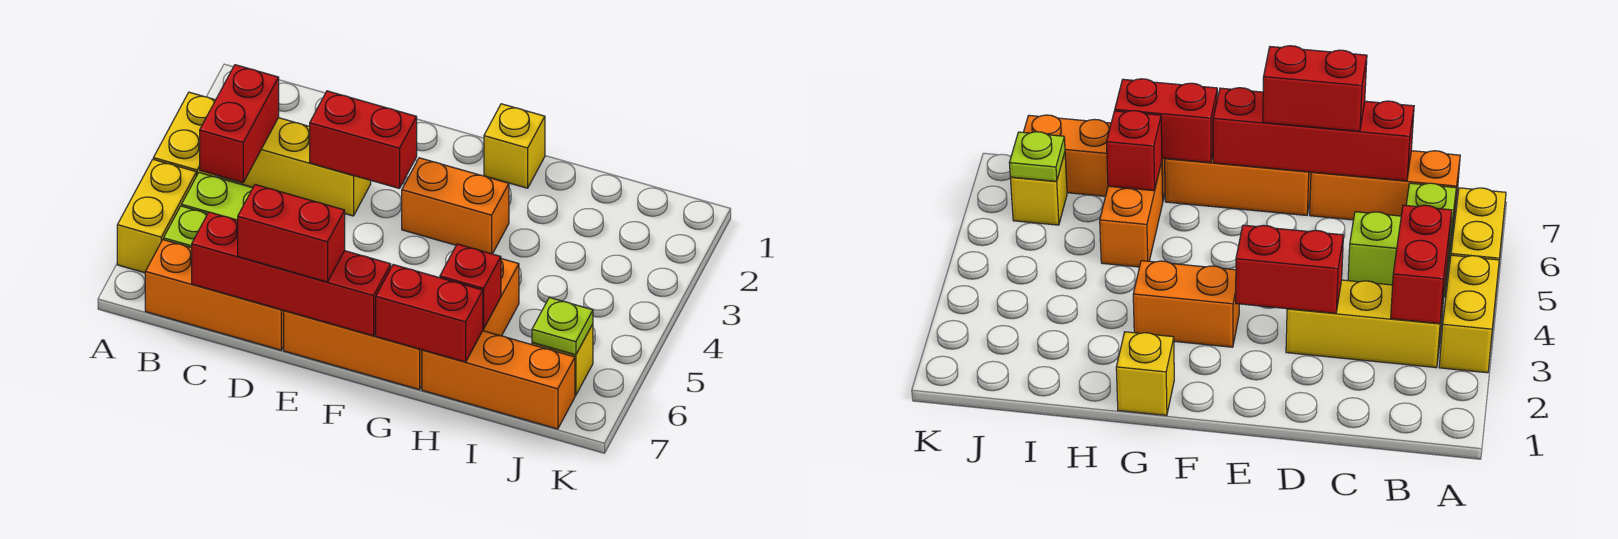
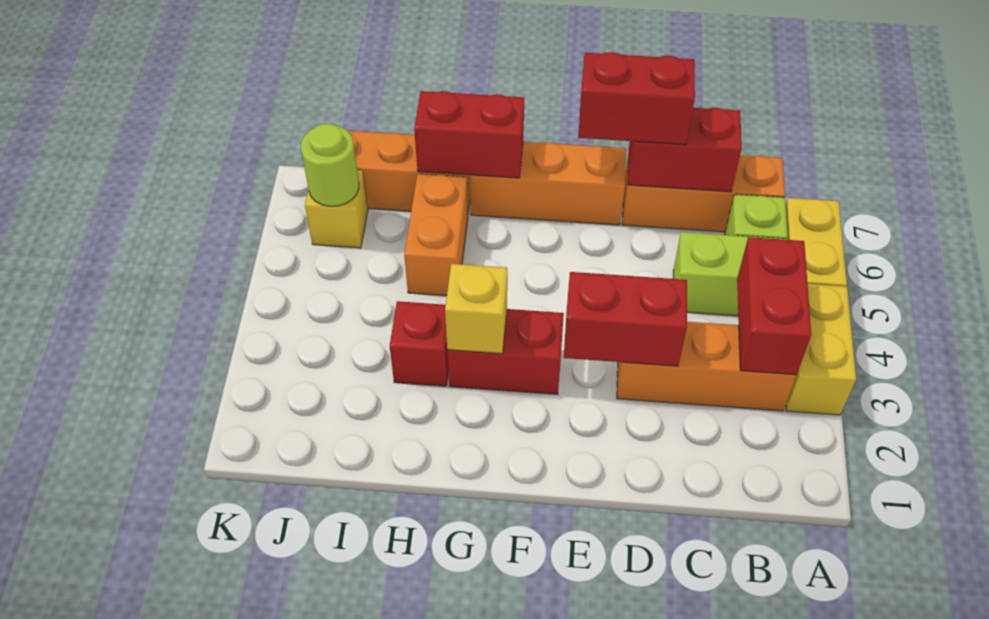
yellow brick B3:D3 level 1 -> orange brick B3:D3 level 1
red brick C7:F7 level 2 -> red brick C7:D7 level 2
orange brick F3:G3 level 1 -> red brick F3:G3 level 1
yellow brick G1 level 1 -> yellow brick G3 level 2
red brick H6 level 2 -> red brick H3 level 1
lime plate J6 level 2 -> lime round brick J6 level 2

- [Task statement]: Output, unchanged, only the lines from the one that holds "red brick H6 level 2 -> red brick H3 level 1" through the last line of the material above.

- [Expected answer]:
red brick H6 level 2 -> red brick H3 level 1
lime plate J6 level 2 -> lime round brick J6 level 2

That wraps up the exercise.